* **TASK REQUIREMENTS**: Output the records exactly, and drop each picture.

══ DATA FOR THIS EXERCISE ══

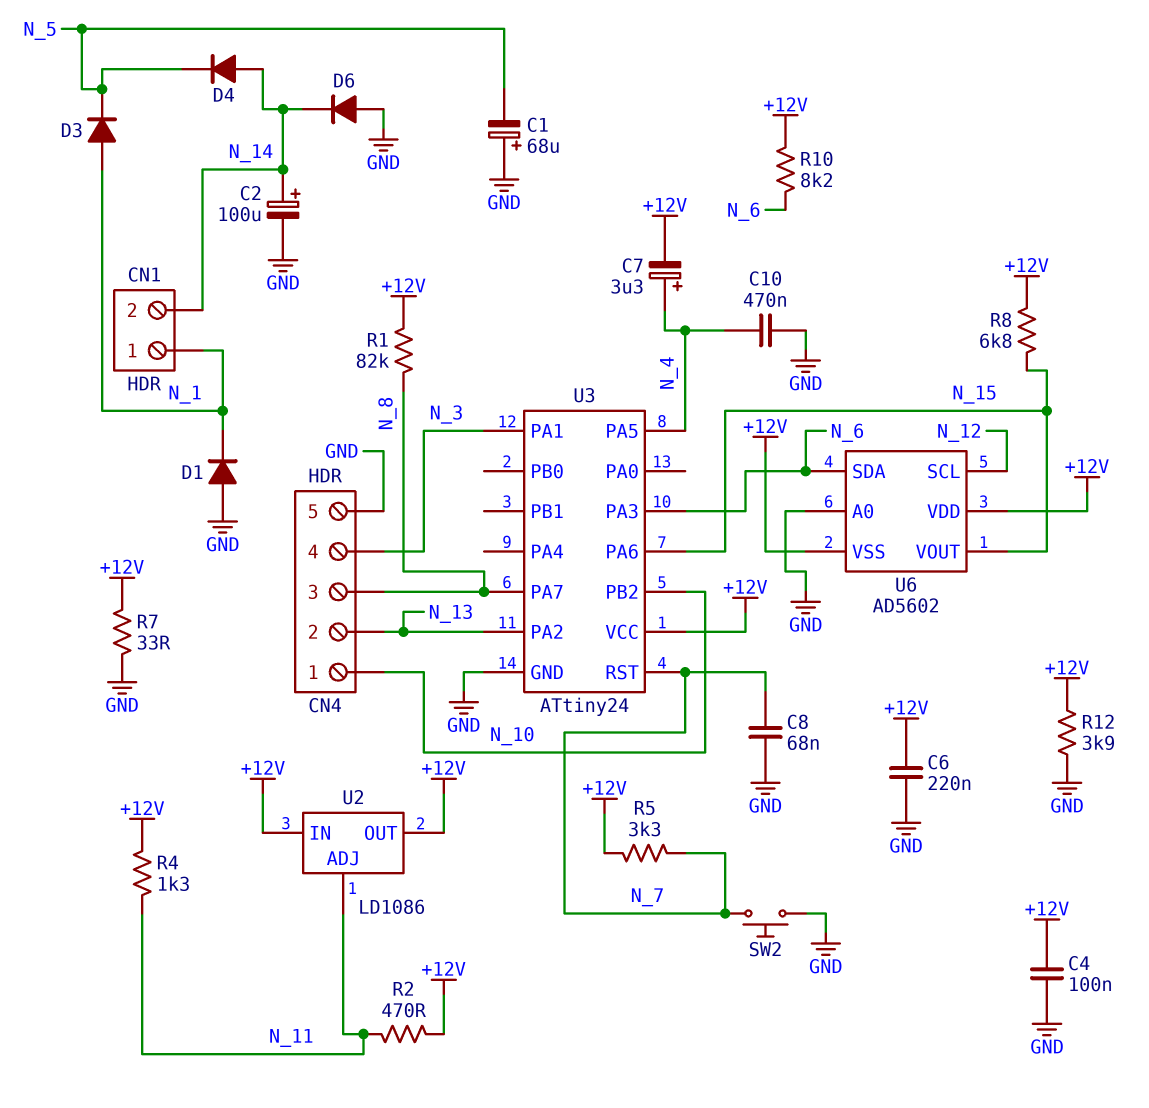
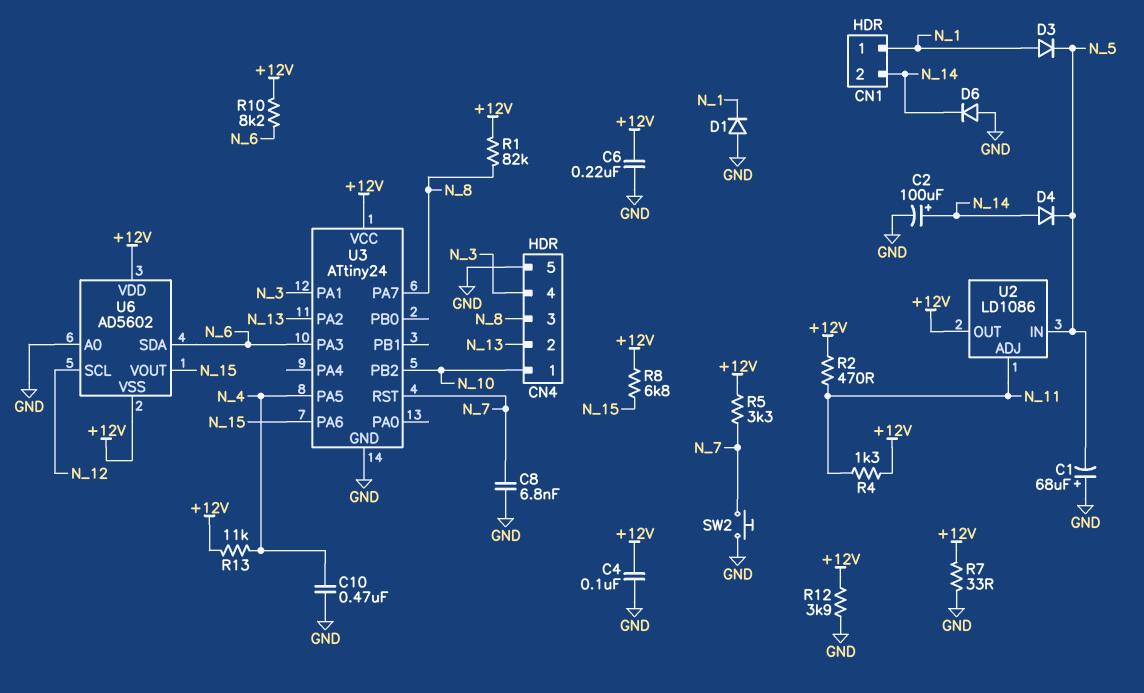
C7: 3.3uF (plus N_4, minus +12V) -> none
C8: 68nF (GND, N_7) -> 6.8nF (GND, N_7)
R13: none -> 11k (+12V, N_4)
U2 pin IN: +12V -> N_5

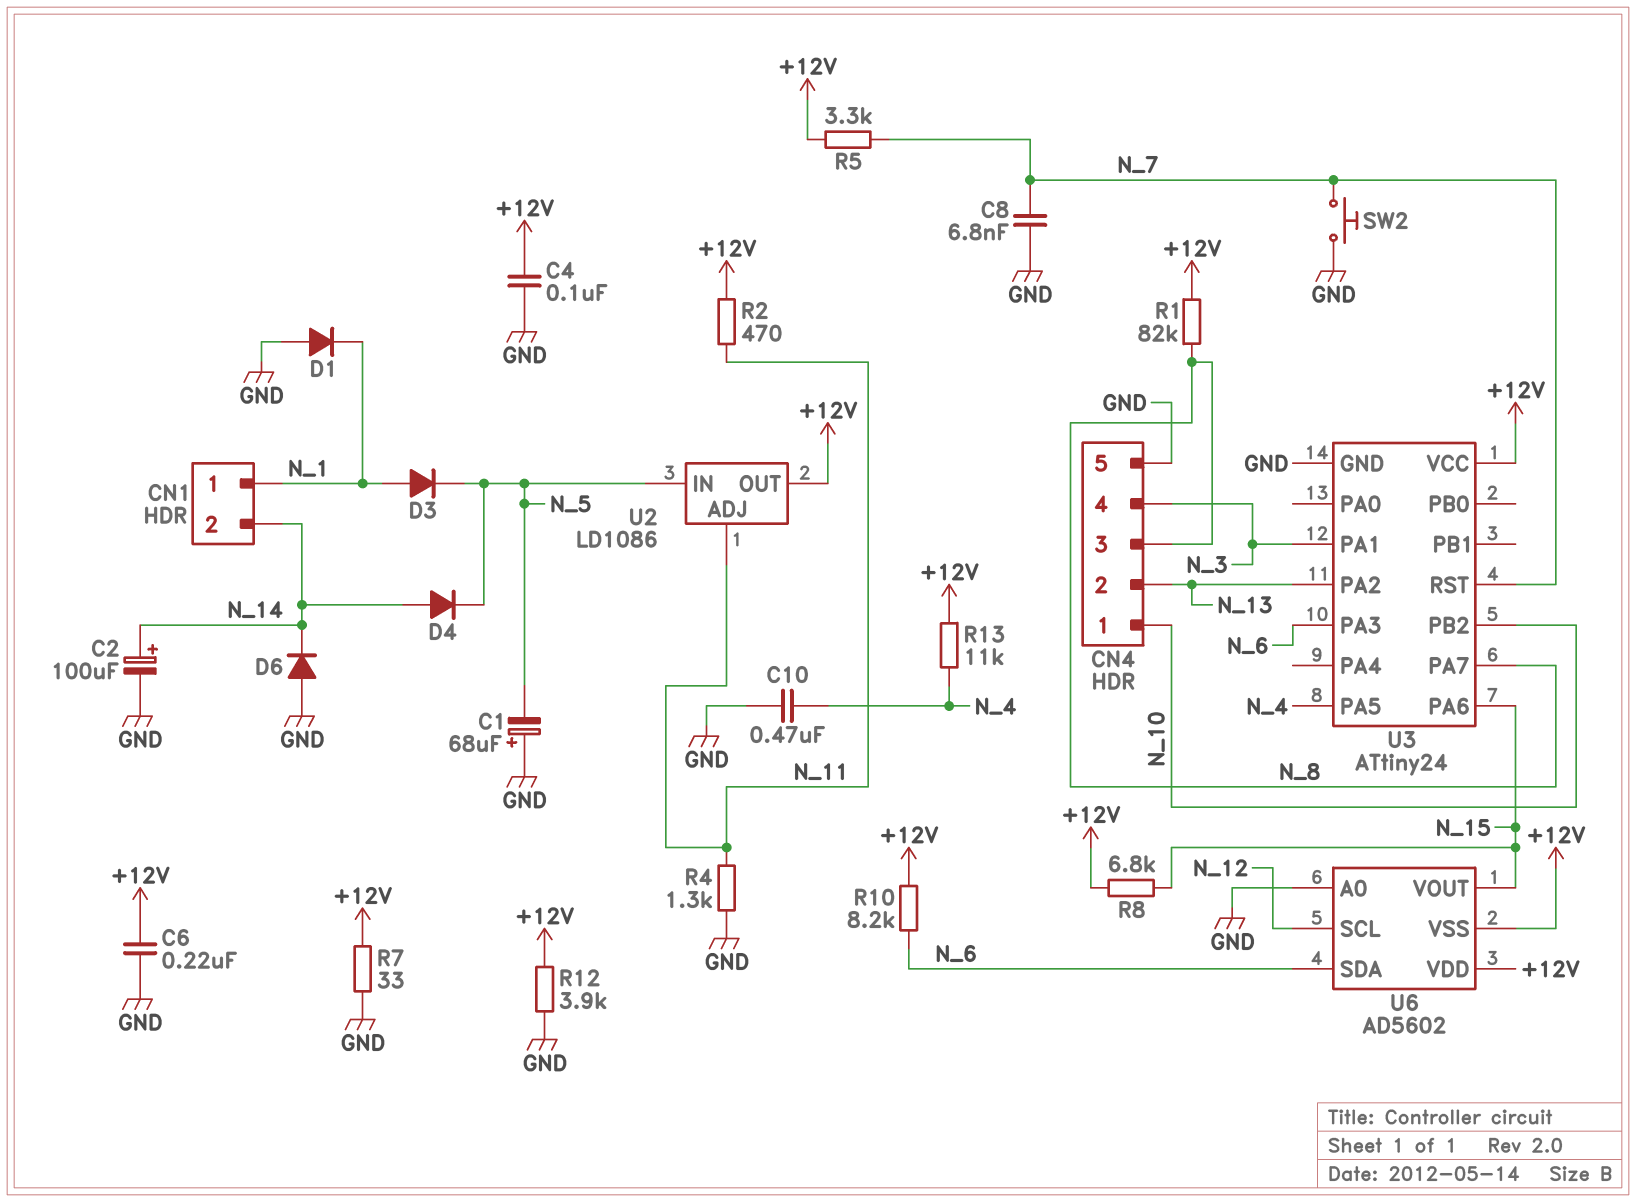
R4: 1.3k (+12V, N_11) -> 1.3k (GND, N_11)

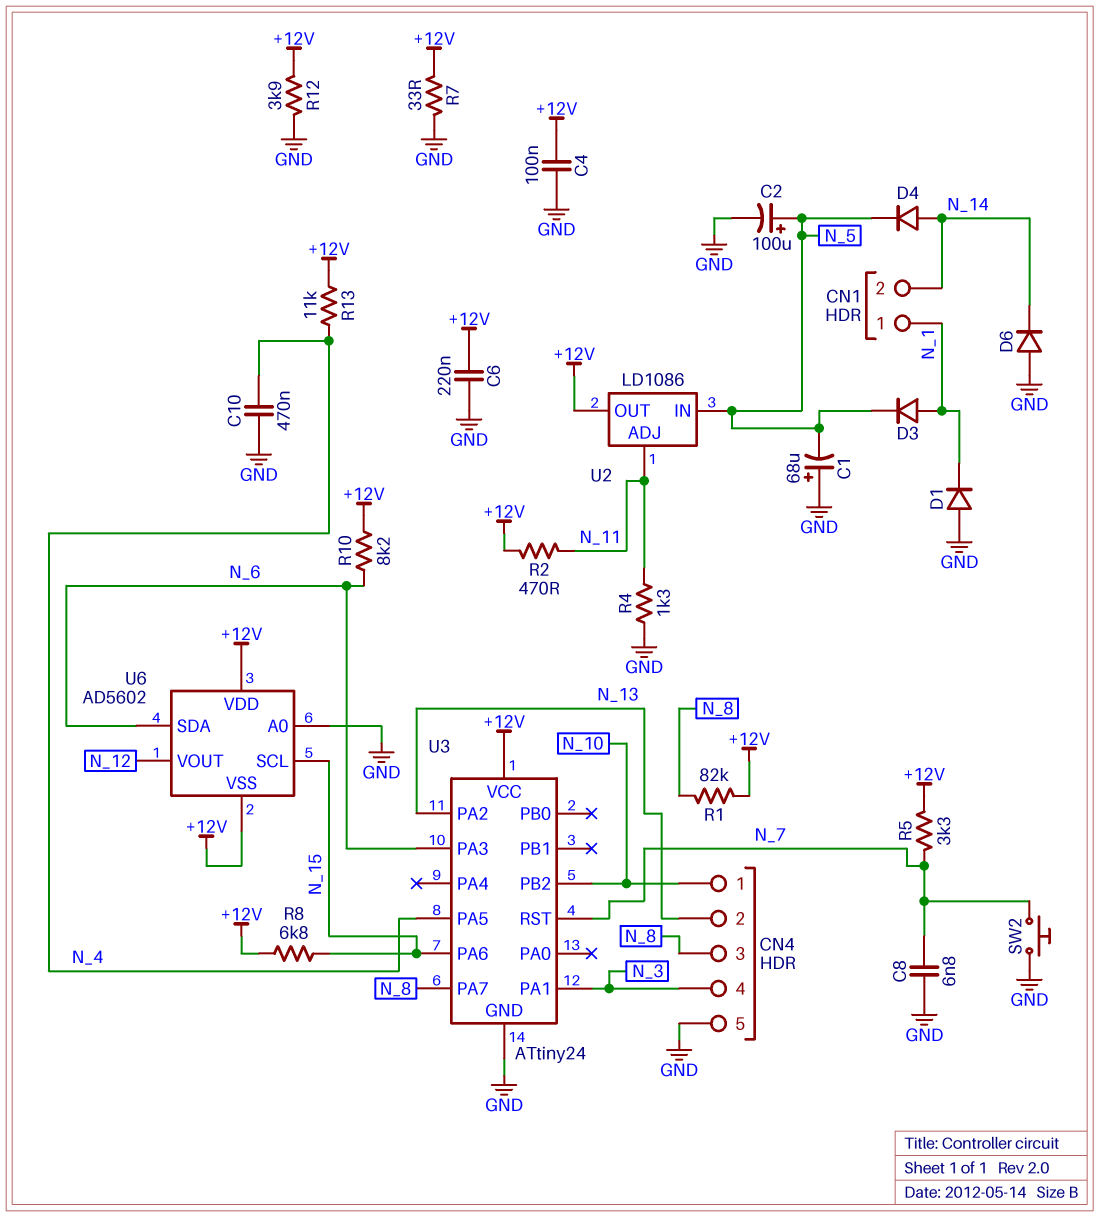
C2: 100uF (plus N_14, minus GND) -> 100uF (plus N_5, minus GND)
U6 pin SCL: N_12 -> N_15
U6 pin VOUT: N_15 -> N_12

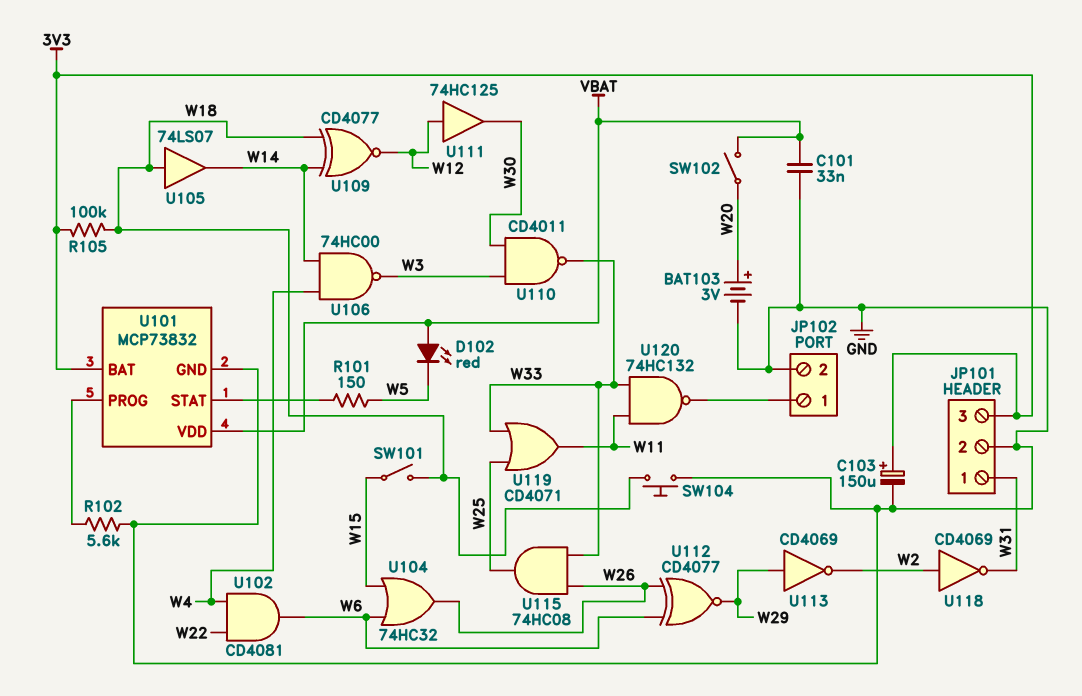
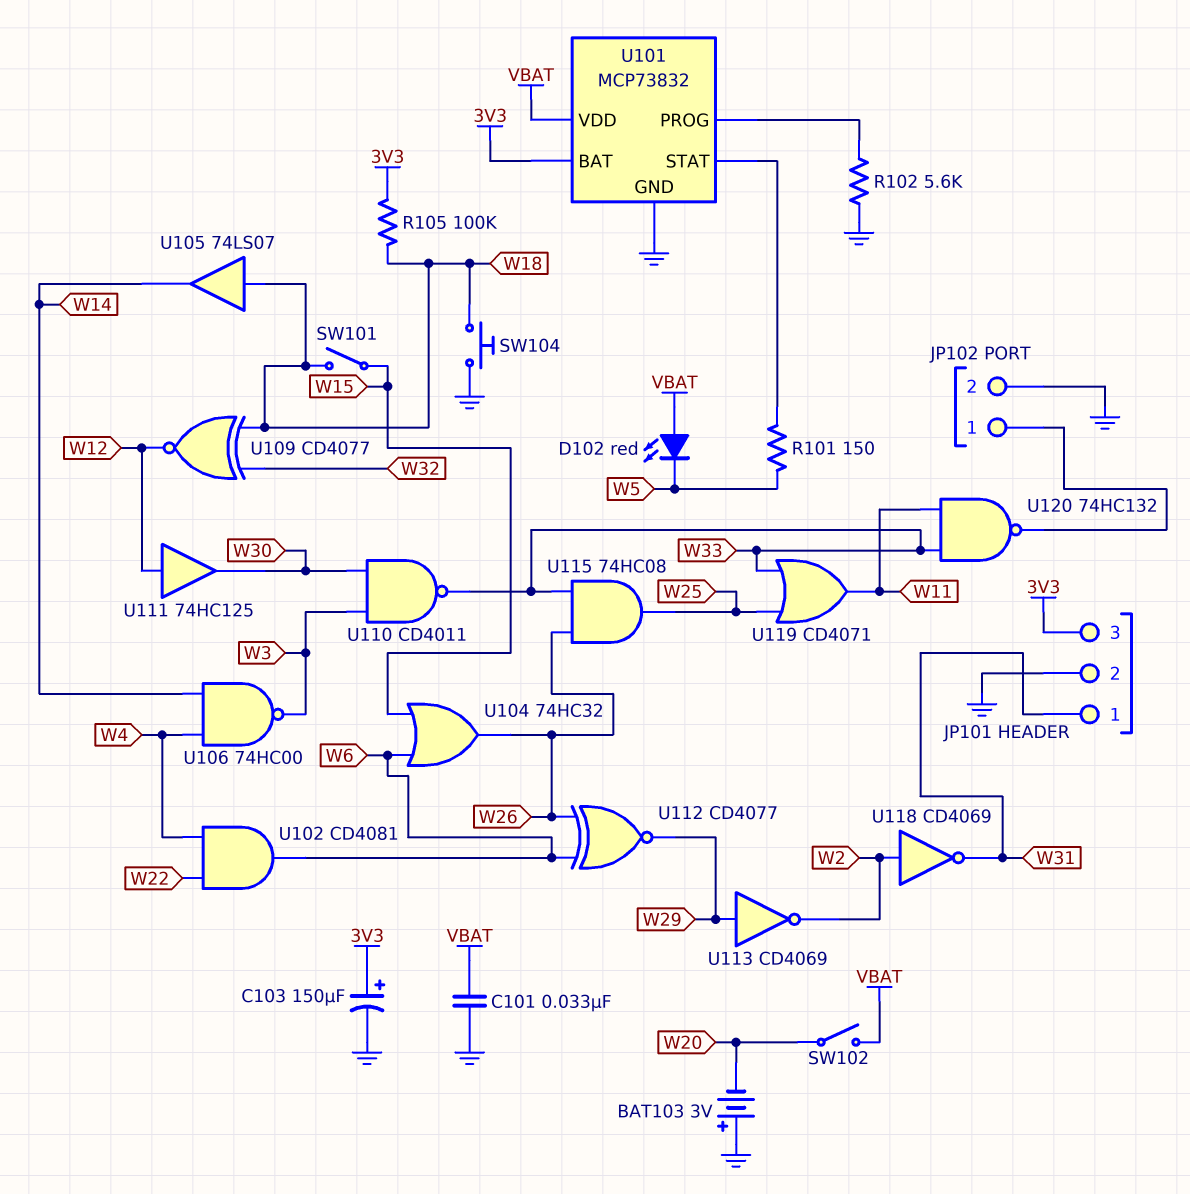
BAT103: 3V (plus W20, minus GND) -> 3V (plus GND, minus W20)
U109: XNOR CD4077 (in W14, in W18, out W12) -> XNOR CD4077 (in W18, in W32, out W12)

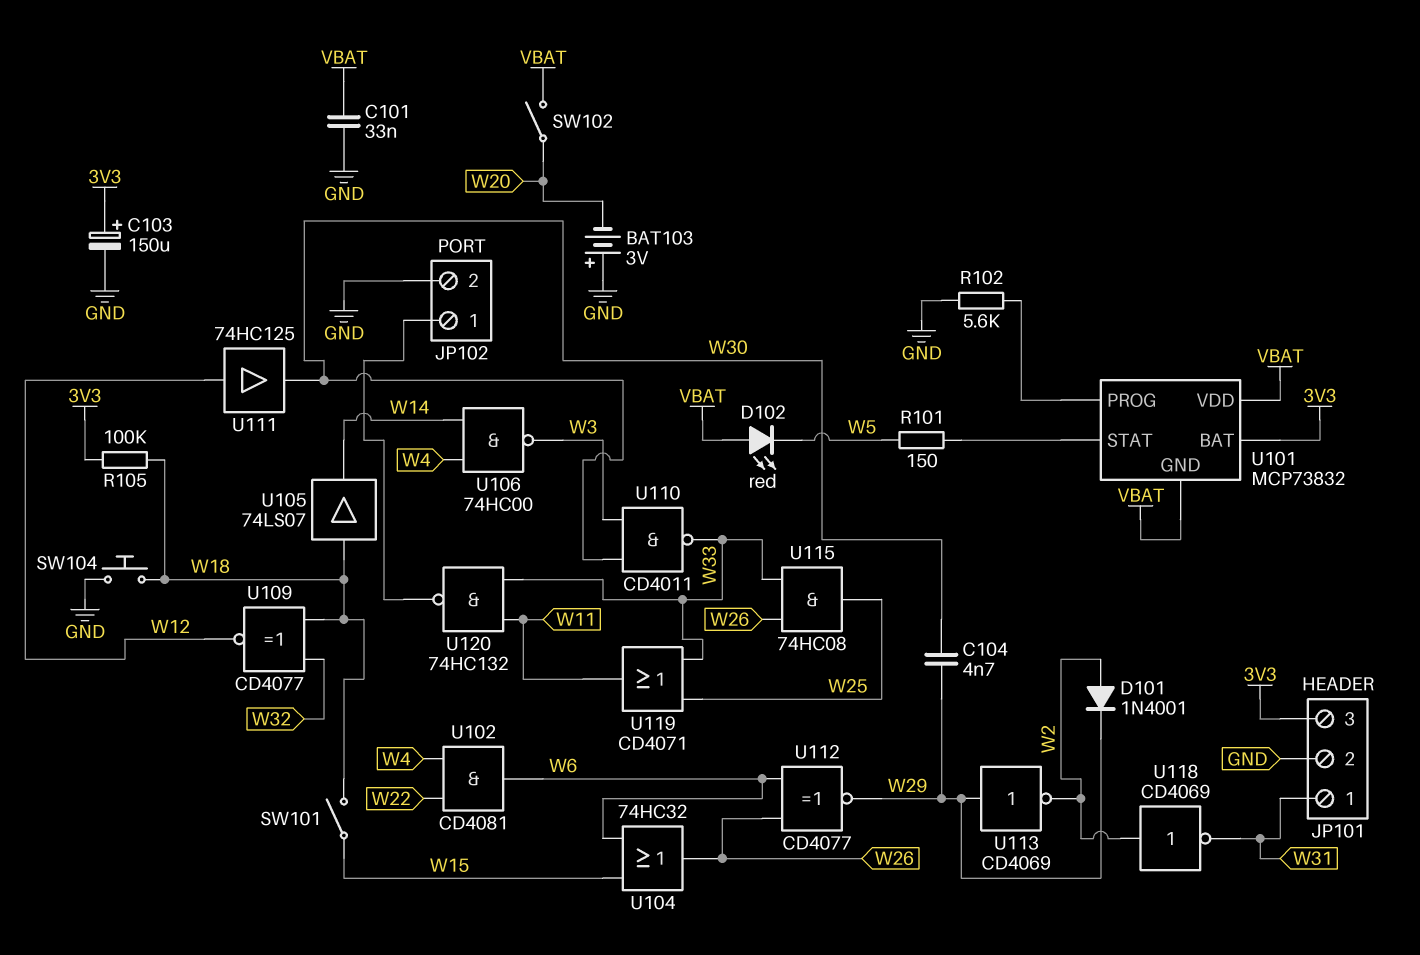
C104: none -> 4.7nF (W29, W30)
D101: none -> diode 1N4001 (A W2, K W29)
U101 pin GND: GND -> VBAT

═══

* **EXERCISE OUTPUT**:
C7: 3.3uF (plus N_4, minus +12V) -> none
C8: 68nF (GND, N_7) -> 6.8nF (GND, N_7)
R13: none -> 11k (+12V, N_4)
U2 pin IN: +12V -> N_5

R4: 1.3k (+12V, N_11) -> 1.3k (GND, N_11)

C2: 100uF (plus N_14, minus GND) -> 100uF (plus N_5, minus GND)
U6 pin SCL: N_12 -> N_15
U6 pin VOUT: N_15 -> N_12

BAT103: 3V (plus W20, minus GND) -> 3V (plus GND, minus W20)
U109: XNOR CD4077 (in W14, in W18, out W12) -> XNOR CD4077 (in W18, in W32, out W12)

C104: none -> 4.7nF (W29, W30)
D101: none -> diode 1N4001 (A W2, K W29)
U101 pin GND: GND -> VBAT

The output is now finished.